INPUT MATERIAL section start

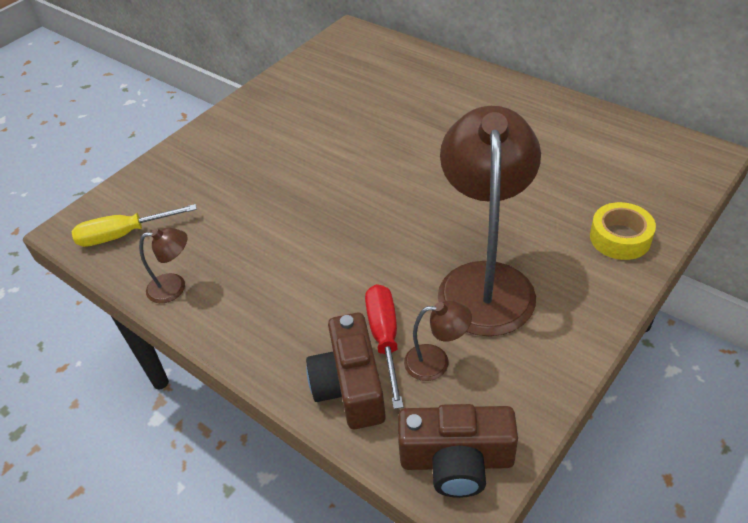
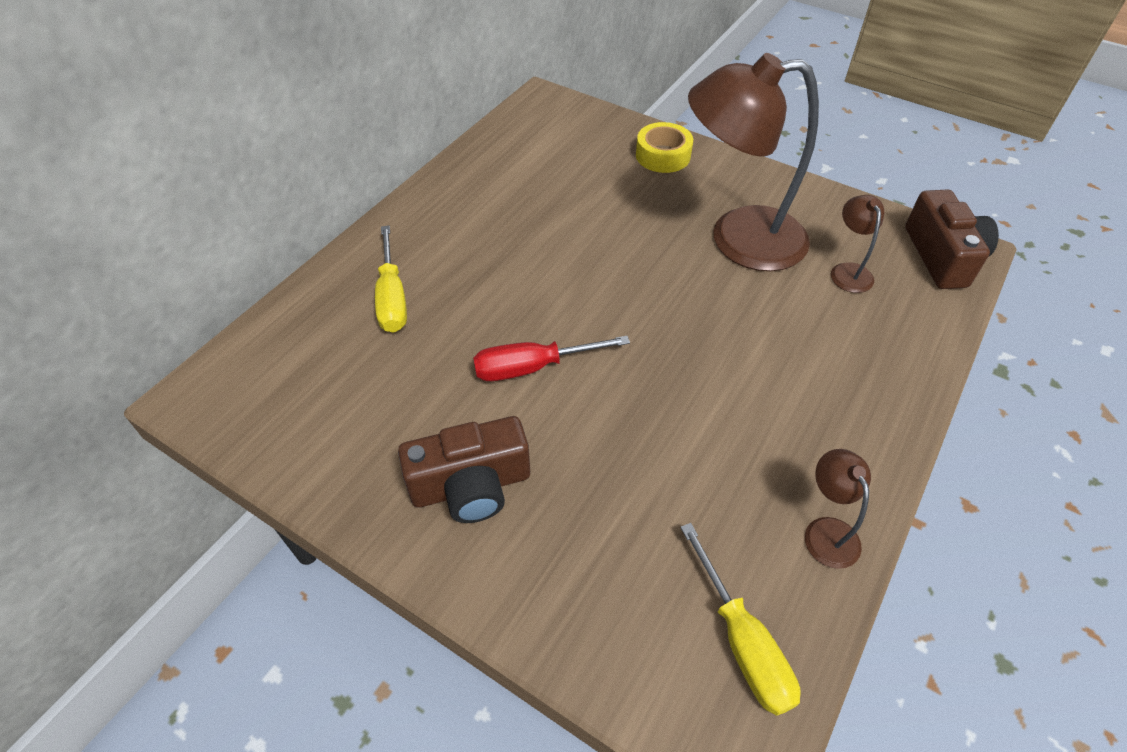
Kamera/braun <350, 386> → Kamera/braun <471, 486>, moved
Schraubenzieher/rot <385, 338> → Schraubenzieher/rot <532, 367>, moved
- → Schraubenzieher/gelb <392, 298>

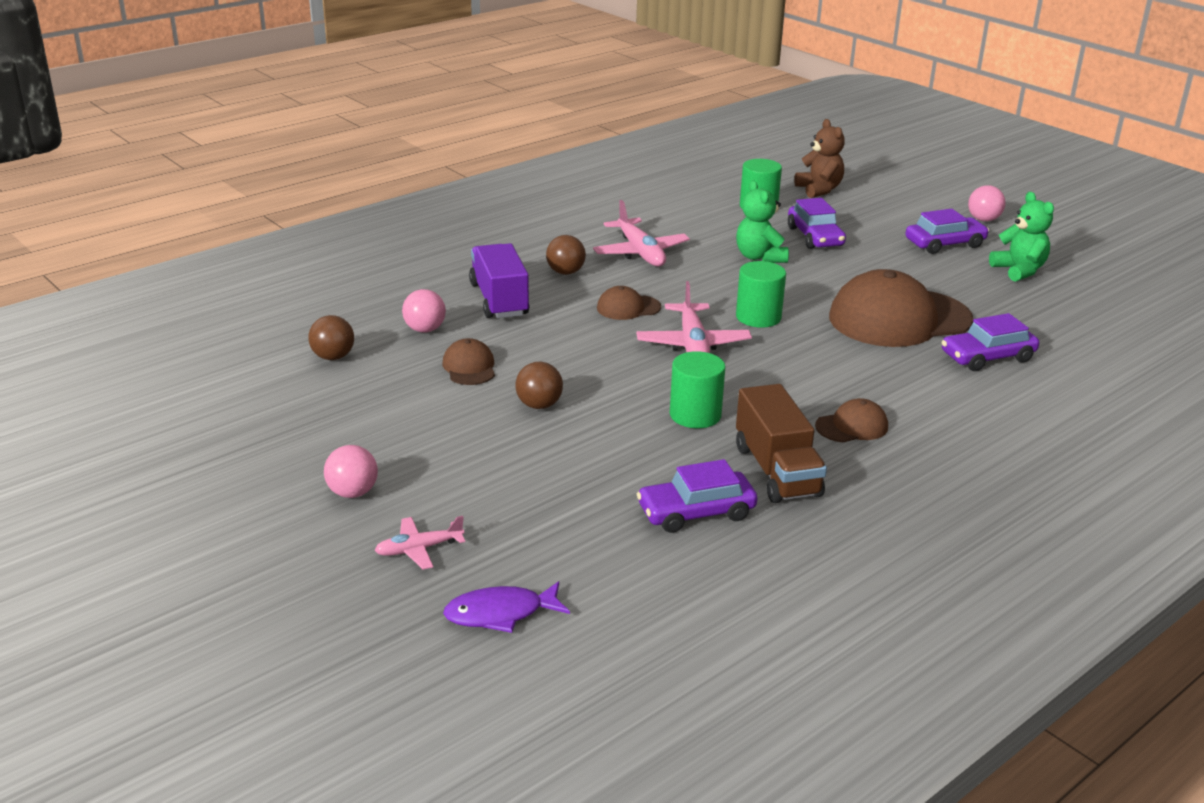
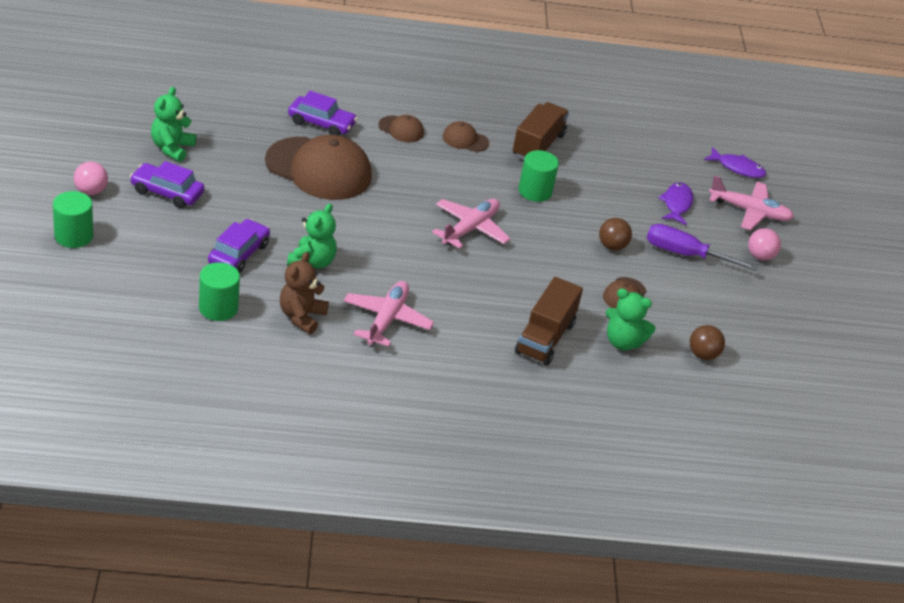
Flugzeug/rosa <419, 549> → Flugzeug/rosa <750, 211>, x1.72
Ball/rosa <425, 330> → Teddybär/grün <623, 342>
Lastwagen/lila <499, 300> → Lastwagen/braun <545, 338>
Ball/braun <565, 272> → -
Kappe/braun <628, 308> → Kappe/braun <401, 129>, moved
Auto/lila <696, 512> → -
Vollzylinder/grün <758, 317> → Vollzylinder/grün <74, 236>, moved
Teddybär/braun <819, 190> → Teddybär/braun <301, 317>, moved
- → Schraubenzieher/lila <685, 254>
- → Fisch/lila <676, 204>

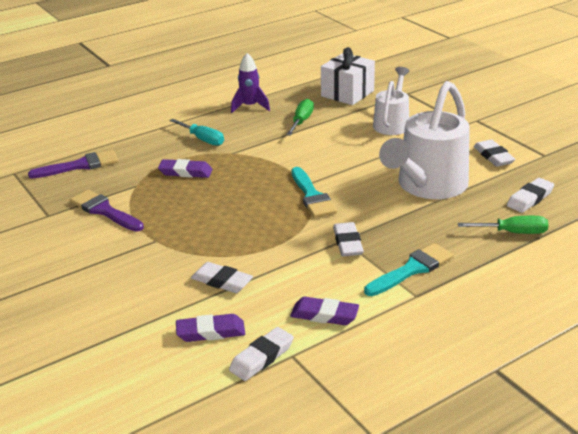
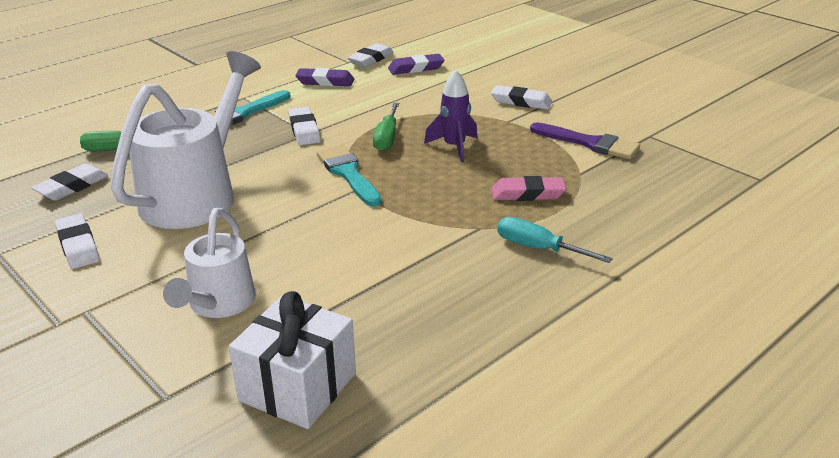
Pinsel/lila <80, 165> → -
Radiergummi/lila <185, 172> → Radiergummi/rosa <528, 194>
Radiergummi/weiß <222, 281> → Radiergummi/weiß <521, 102>, moved
Rakete/lila <250, 106> → Rakete/lila <454, 147>, moved
Schraubenzieher/grün <301, 121> → Schraubenzieher/grün <387, 138>, moved

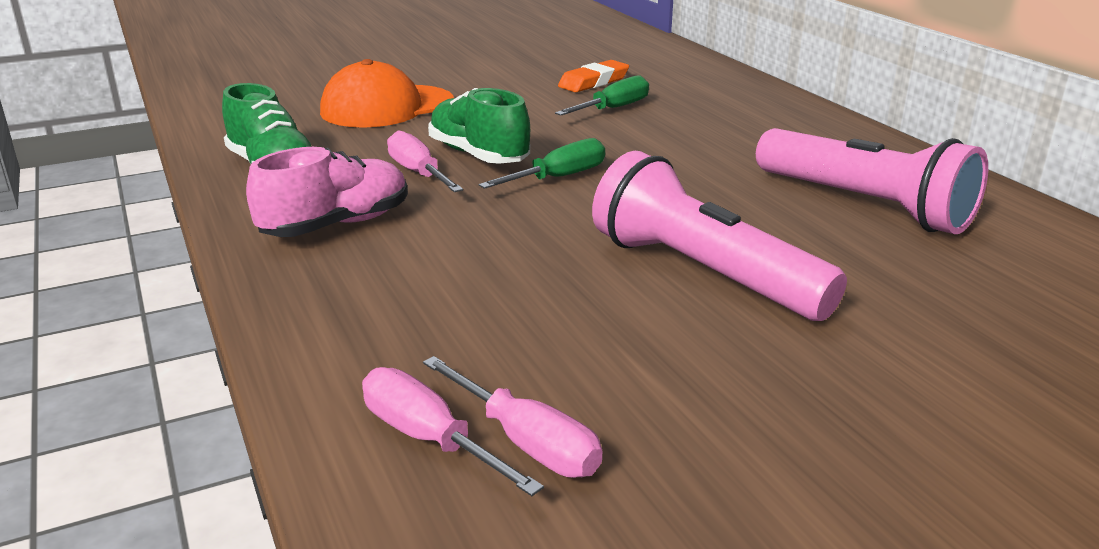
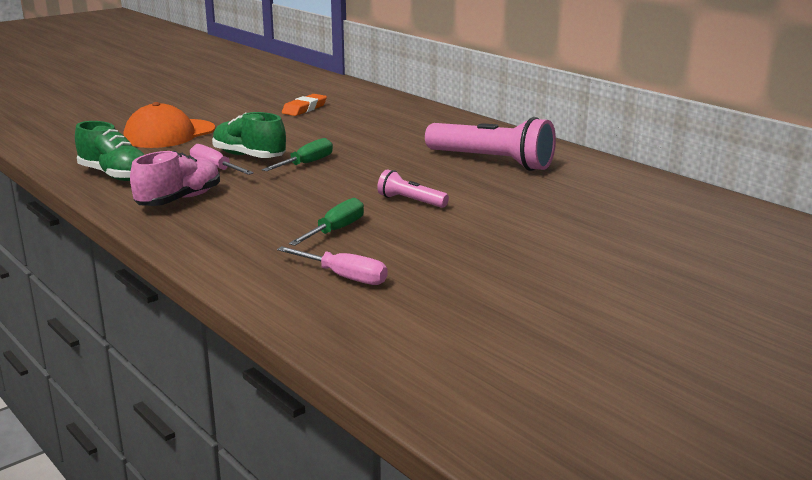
Schraubenzieher/rosa <430, 439> → -
Schraubenzieher/grün <613, 109> → Schraubenzieher/grün <335, 230>, moved
Taschenlampe/rosa <703, 273> → Taschenlampe/rosa <410, 201>, x0.49

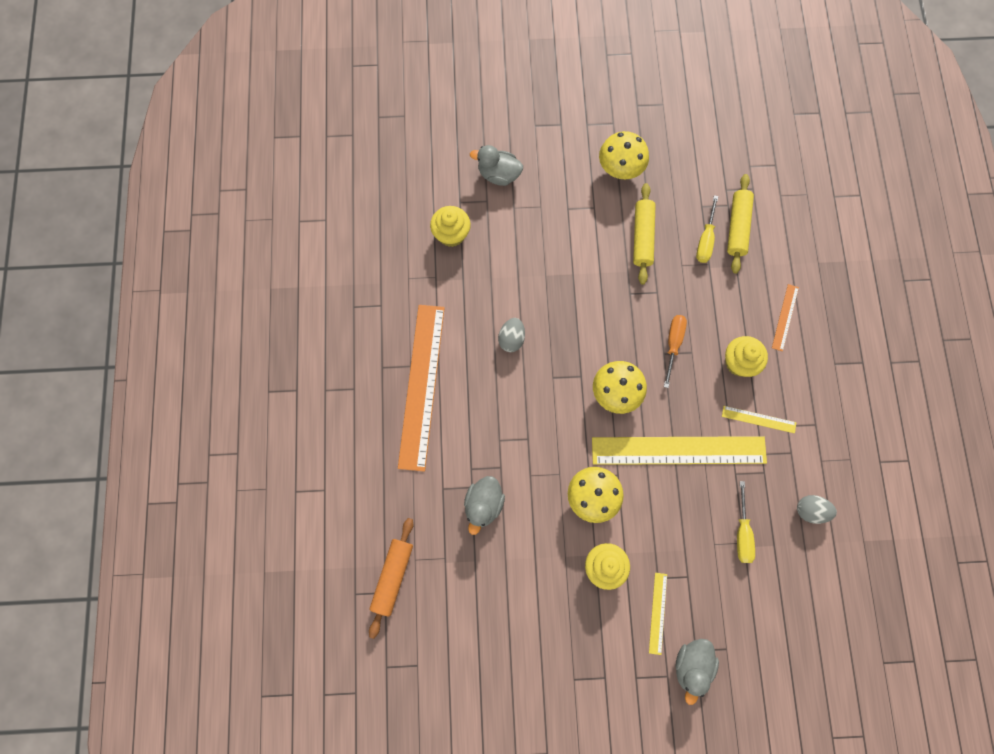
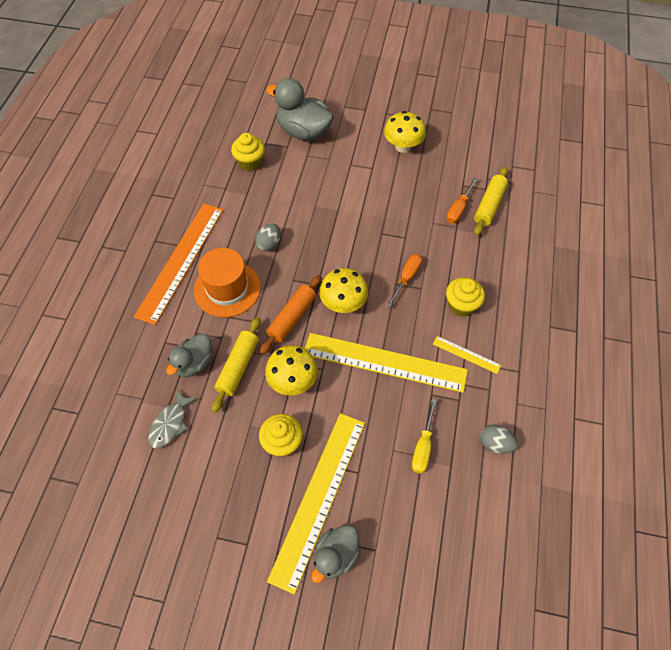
Nudelholz/orange <393, 577> → Nudelholz/orange <292, 318>, moved
Ente/grau <498, 174> → Ente/grau <303, 131>, x1.62
Nudelholz/gelb <642, 237> → Nudelholz/gelb <238, 367>, moved
Lineal/gelb <658, 613> → Lineal/gelb <318, 497>, x2.33
Schraubenzieher/gelb <705, 240> → Schraubenzieher/orange <459, 209>
Lineal/orange <785, 317> → -
- → Fisch/grau <170, 424>
- → Hut/orange <227, 289>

INPUT MATERIAL section end

■ TASK PROMPT
Repeat the exact lines from the first line of the data through the line containing "Schraubenzieher/rot <385, 338>". Nothing else, no pictures.

■ SOLUTION
Kamera/braun <350, 386> → Kamera/braun <471, 486>, moved
Schraubenzieher/rot <385, 338> → Schraubenzieher/rot <532, 367>, moved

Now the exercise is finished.